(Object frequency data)
-- -- --
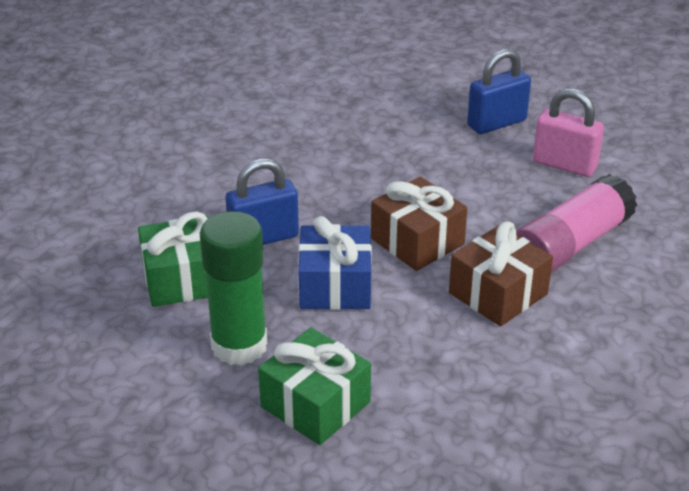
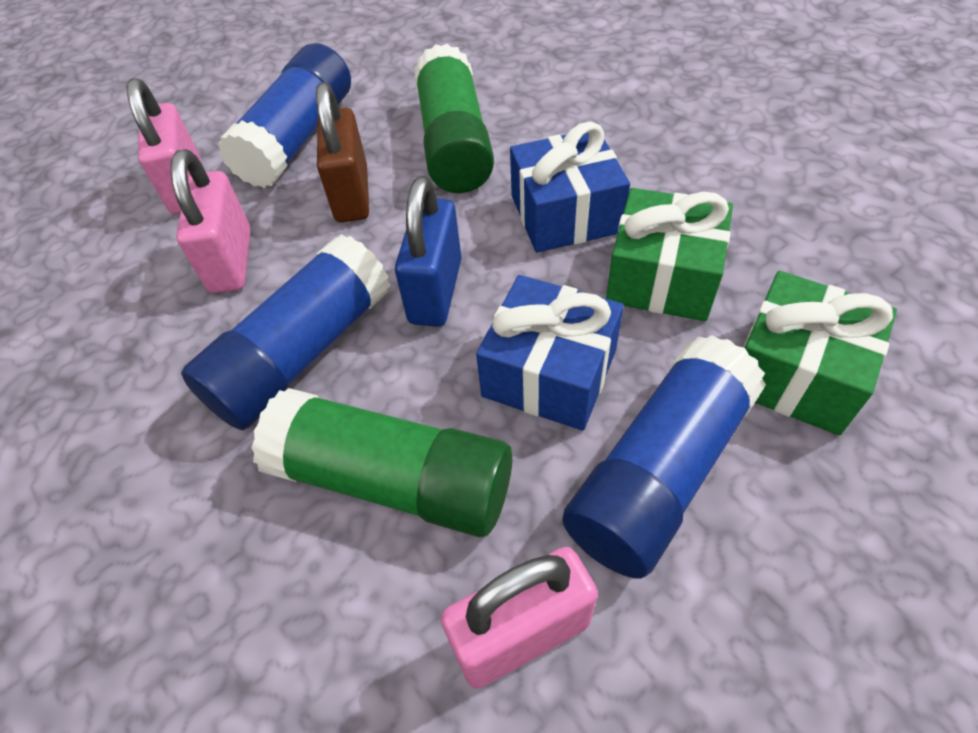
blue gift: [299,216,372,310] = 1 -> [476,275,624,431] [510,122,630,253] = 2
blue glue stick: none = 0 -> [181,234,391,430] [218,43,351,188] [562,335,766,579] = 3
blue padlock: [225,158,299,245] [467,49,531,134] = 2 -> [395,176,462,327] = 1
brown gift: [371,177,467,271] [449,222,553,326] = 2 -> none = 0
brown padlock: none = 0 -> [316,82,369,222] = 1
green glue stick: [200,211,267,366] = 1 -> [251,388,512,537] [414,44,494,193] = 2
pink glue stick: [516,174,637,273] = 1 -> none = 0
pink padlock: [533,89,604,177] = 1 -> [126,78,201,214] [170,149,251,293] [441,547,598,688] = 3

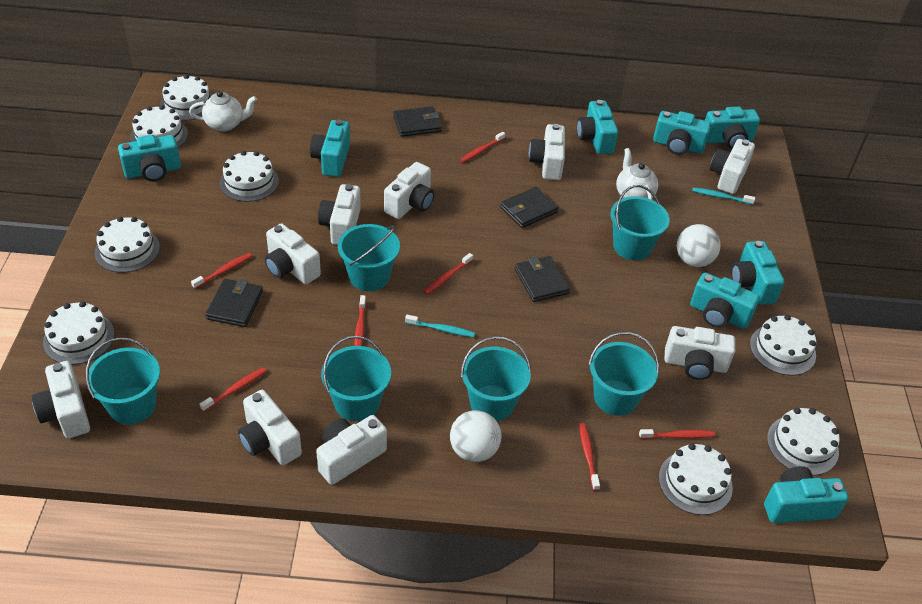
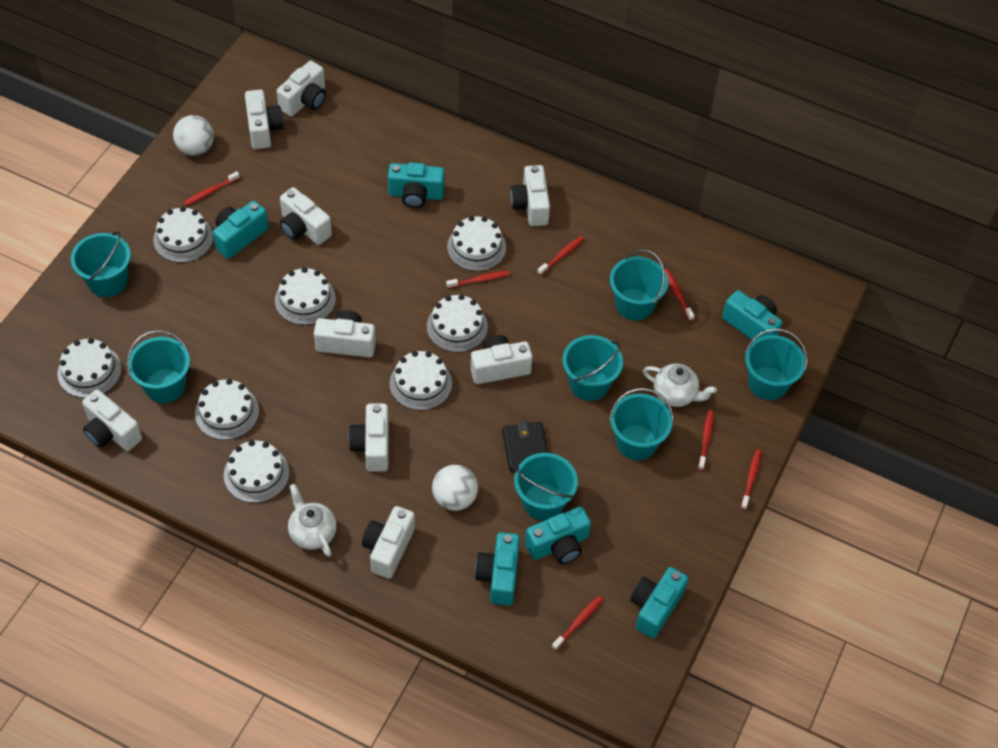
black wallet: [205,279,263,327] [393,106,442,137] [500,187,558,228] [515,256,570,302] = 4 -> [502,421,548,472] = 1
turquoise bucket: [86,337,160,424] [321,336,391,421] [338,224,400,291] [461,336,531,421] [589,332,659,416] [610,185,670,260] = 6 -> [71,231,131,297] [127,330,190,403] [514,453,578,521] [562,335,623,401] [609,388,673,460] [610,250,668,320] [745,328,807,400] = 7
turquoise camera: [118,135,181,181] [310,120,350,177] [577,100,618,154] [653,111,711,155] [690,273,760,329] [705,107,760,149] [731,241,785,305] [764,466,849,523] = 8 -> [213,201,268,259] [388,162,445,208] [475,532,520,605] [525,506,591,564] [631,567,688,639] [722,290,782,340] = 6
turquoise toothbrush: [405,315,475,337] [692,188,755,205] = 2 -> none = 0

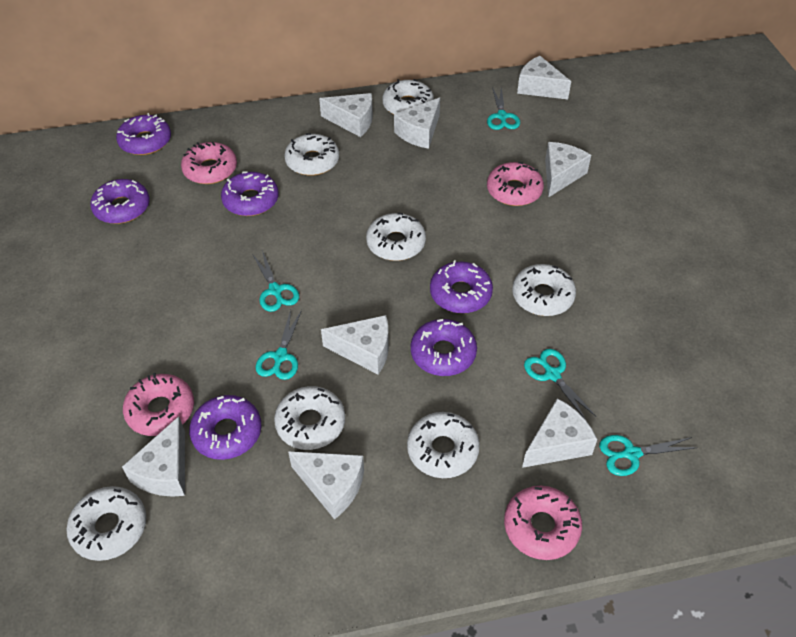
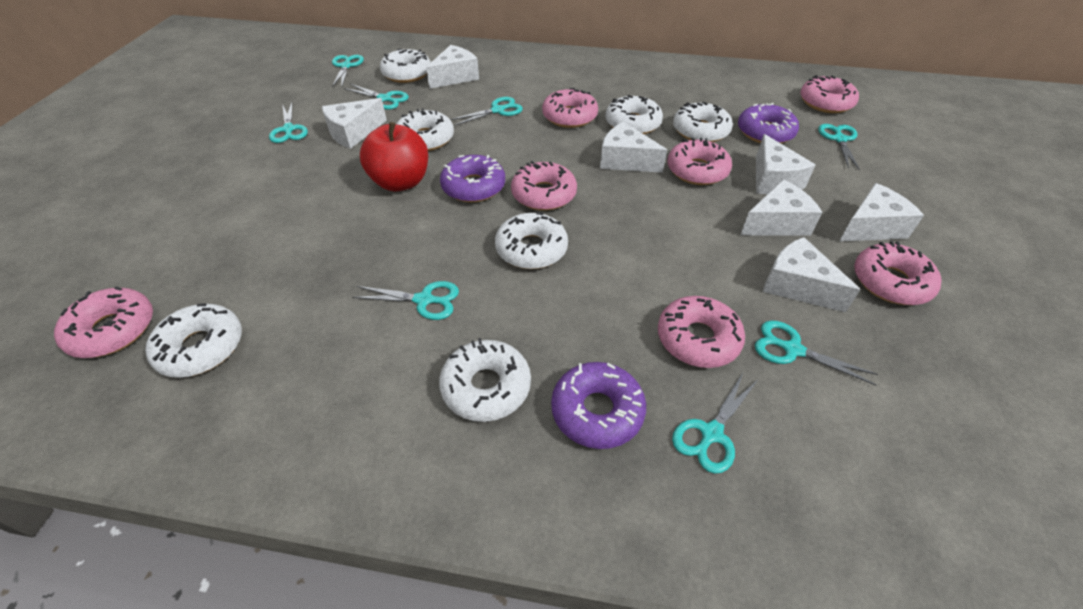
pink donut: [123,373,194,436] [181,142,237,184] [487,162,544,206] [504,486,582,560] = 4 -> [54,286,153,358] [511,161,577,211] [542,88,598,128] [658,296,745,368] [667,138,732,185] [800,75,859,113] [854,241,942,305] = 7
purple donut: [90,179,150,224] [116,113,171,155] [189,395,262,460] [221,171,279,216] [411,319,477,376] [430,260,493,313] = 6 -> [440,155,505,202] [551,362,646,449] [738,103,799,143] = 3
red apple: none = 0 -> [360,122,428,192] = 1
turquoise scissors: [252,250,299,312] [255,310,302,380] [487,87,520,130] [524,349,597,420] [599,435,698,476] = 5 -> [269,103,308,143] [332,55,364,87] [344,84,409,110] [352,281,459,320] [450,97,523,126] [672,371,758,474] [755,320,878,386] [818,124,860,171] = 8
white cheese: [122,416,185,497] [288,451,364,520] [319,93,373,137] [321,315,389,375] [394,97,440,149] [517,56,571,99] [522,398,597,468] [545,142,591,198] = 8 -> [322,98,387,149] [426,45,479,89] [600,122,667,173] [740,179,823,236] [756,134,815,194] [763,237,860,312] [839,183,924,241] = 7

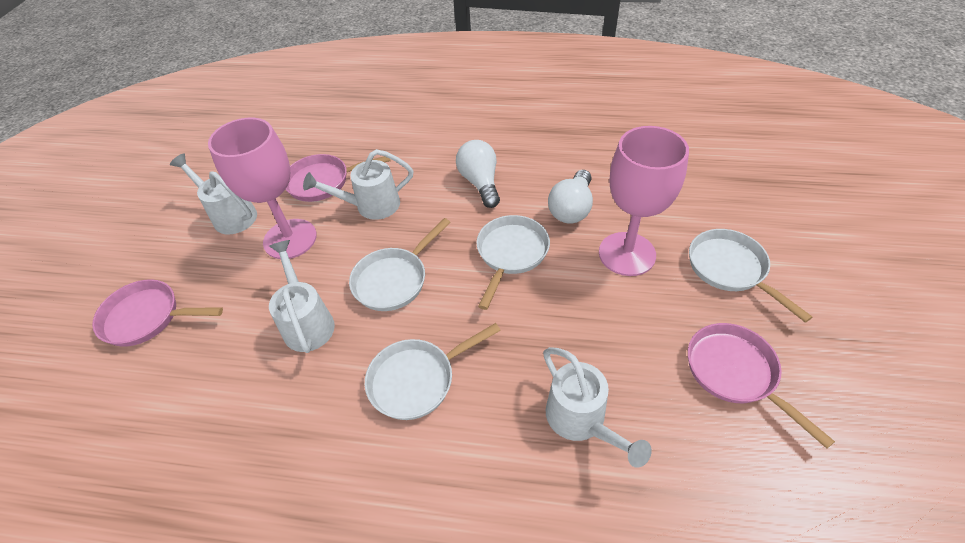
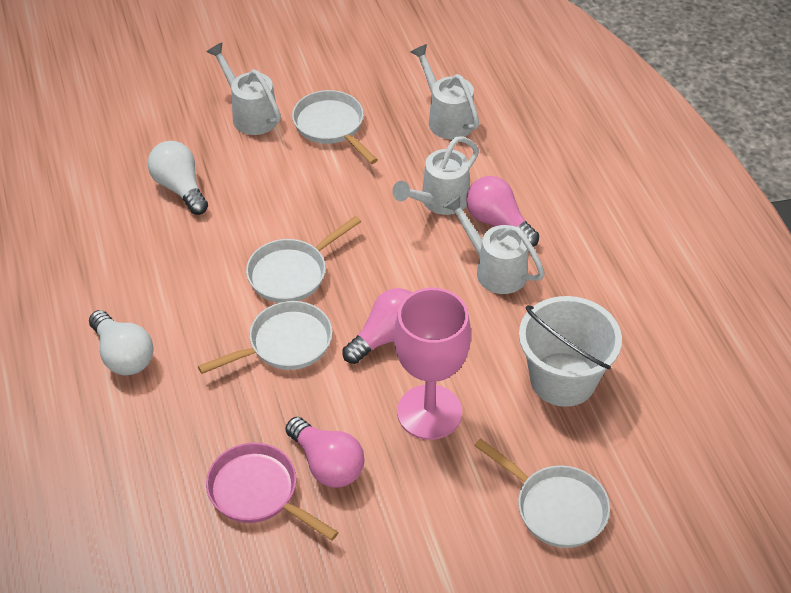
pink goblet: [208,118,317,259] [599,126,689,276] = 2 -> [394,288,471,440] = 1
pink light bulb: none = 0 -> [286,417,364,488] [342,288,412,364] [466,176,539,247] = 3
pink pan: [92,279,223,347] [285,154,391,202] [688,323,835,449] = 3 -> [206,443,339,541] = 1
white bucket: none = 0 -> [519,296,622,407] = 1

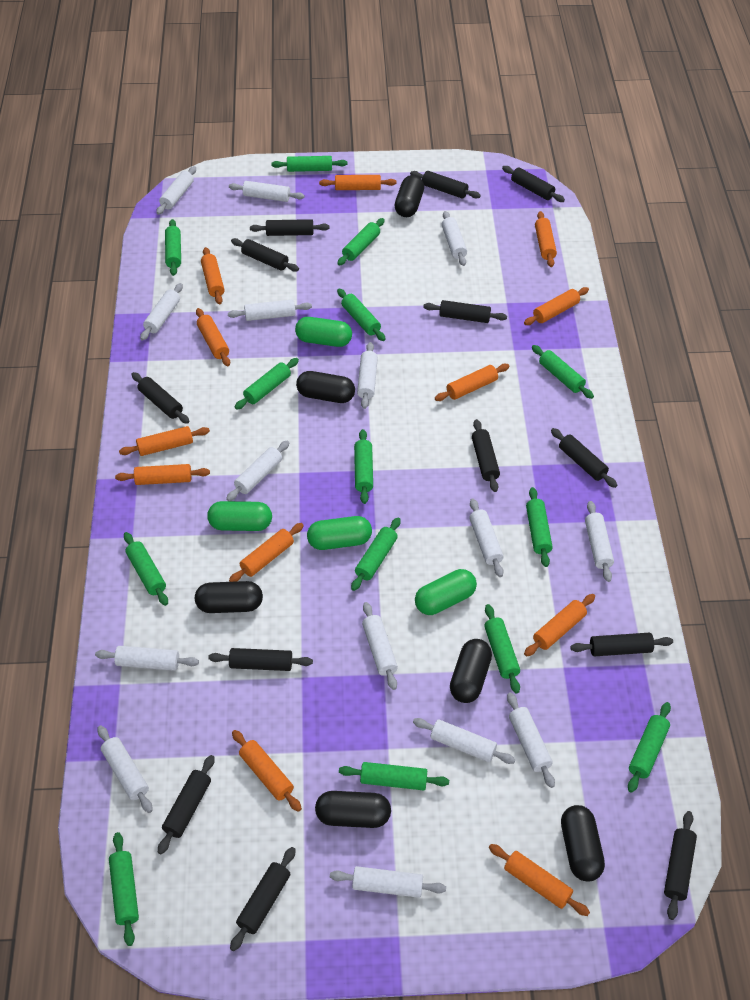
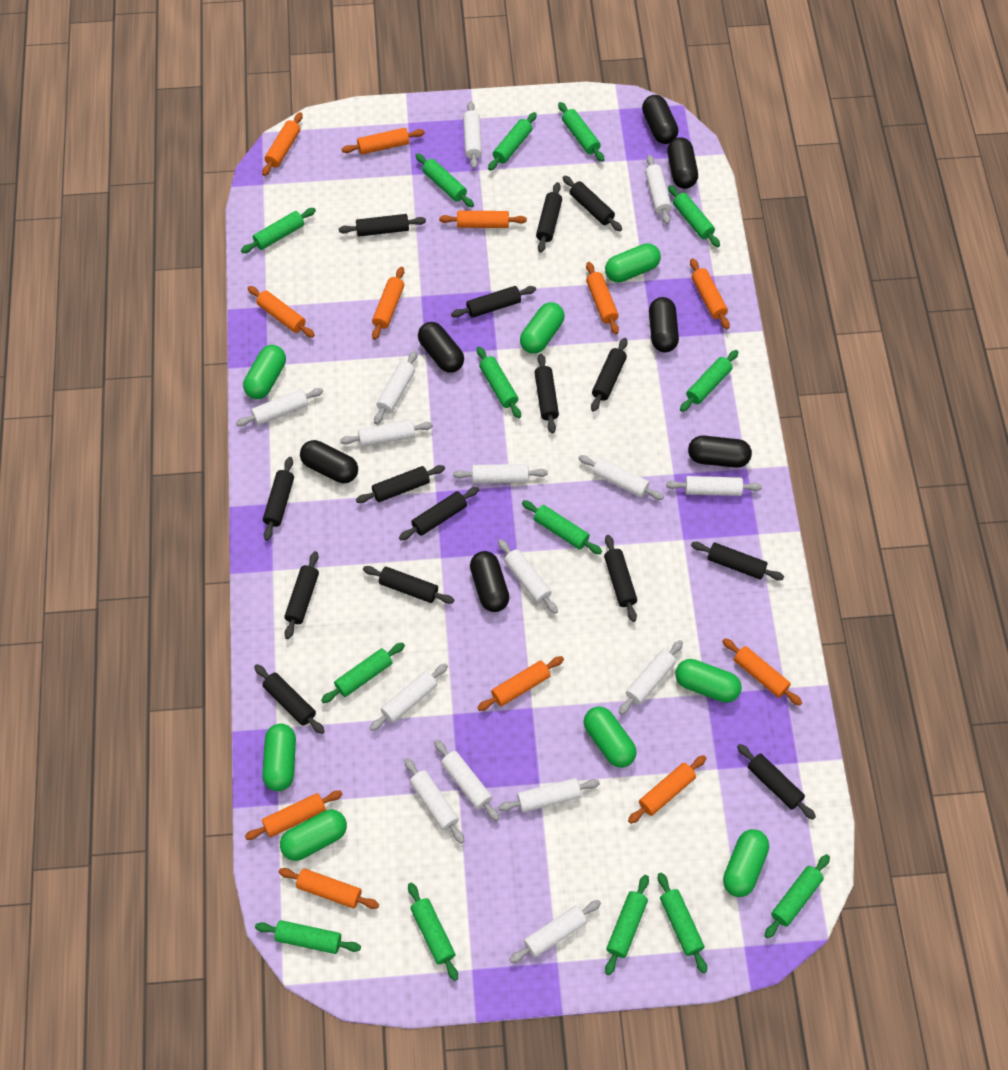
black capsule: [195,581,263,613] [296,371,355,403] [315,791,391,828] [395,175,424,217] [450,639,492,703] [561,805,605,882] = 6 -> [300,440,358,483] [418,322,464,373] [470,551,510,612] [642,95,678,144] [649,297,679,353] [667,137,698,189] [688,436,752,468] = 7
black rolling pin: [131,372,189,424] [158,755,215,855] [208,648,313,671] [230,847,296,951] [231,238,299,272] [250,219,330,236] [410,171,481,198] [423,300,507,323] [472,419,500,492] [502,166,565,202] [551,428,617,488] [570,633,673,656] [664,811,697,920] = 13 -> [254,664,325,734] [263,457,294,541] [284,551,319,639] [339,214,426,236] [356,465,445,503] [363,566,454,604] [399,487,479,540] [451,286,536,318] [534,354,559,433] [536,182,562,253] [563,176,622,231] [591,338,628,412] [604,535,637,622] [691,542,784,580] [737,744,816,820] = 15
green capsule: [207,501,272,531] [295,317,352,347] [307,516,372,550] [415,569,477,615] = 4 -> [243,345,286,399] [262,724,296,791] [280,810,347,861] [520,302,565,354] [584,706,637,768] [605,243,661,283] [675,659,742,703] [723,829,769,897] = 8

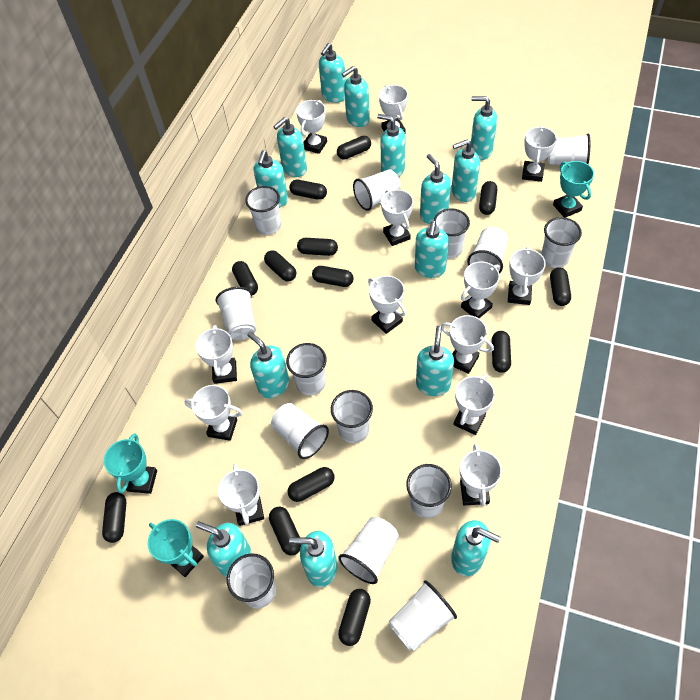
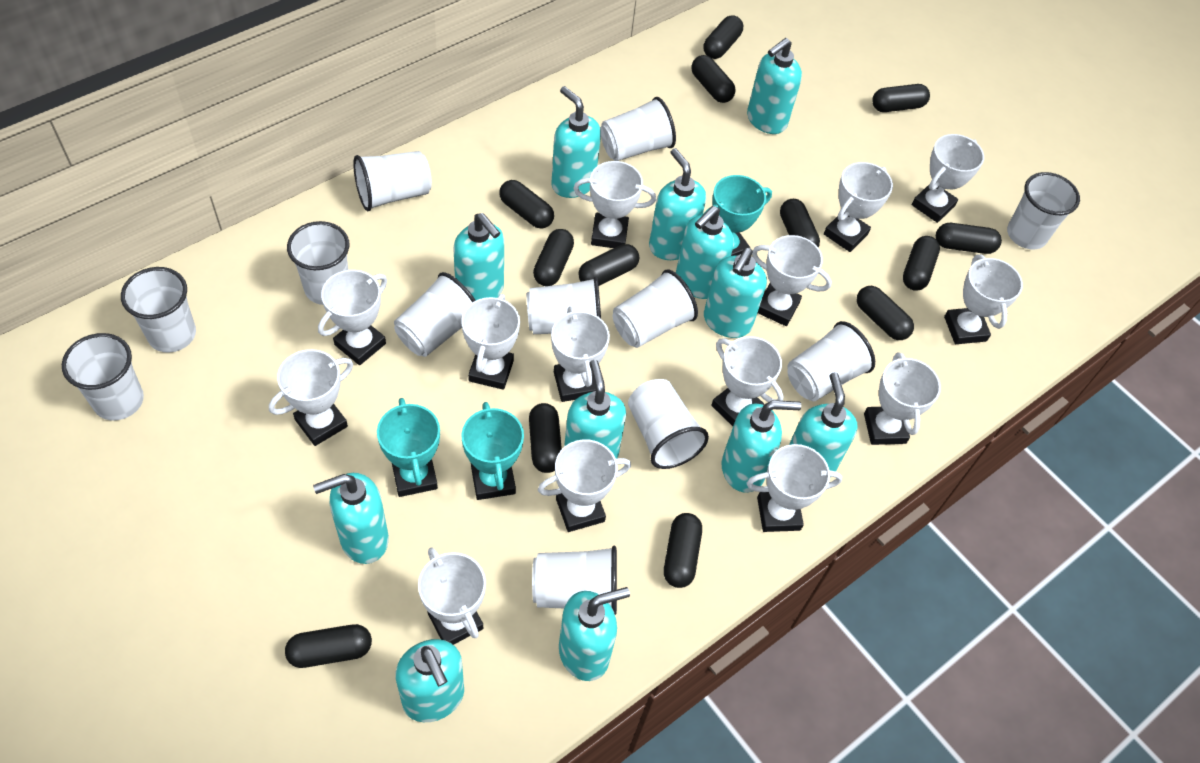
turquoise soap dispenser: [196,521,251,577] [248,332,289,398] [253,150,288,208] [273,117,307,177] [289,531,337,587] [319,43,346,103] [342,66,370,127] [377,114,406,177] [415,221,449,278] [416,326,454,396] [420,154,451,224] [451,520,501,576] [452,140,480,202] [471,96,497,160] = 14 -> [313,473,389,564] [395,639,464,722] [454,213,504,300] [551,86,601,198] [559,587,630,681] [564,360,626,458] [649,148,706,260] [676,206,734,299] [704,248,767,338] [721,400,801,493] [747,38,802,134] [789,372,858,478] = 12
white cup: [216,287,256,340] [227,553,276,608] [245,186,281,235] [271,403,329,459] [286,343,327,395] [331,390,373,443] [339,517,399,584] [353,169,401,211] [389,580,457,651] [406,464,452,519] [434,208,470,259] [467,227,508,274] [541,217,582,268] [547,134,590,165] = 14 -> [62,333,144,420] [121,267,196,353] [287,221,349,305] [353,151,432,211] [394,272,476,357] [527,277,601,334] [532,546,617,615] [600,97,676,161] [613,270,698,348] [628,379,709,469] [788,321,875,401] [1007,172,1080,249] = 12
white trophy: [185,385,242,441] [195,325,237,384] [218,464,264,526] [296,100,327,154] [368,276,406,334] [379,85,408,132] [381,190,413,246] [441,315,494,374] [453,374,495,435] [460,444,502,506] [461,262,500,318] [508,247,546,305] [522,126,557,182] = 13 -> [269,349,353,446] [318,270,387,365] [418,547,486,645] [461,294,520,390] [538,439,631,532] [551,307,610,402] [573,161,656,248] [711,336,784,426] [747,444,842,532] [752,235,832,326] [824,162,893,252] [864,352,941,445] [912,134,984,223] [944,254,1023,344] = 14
-- -- --
▸ Exercise
Each line in which the string "padlock" is found must be copied from the data.

▸ Exercise response
blue padlock: [225,158,299,245] [467,49,531,134] = 2 -> [395,176,462,327] = 1
brown padlock: none = 0 -> [316,82,369,222] = 1
pink padlock: [533,89,604,177] = 1 -> [126,78,201,214] [170,149,251,293] [441,547,598,688] = 3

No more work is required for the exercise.